++++ RECORD EXCERPTS ++++
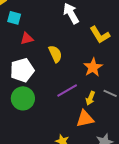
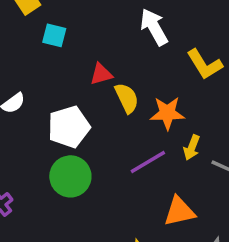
red triangle: (27, 38) -> (101, 74), moved
orange star: (93, 67) -> (167, 113), moved, turned 30
yellow arrow: (90, 98) -> (192, 148), moved

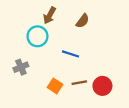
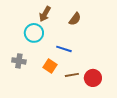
gray cross: (21, 67) -> (19, 61), turned 32
orange square: (55, 86) -> (50, 66), moved

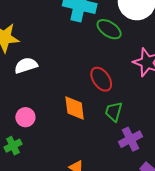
++++
WHAT YOU WILL DO. Tell how many lines in the material contain the word "orange". Only the number is wanted.

COMPLETED EXERCISE. 2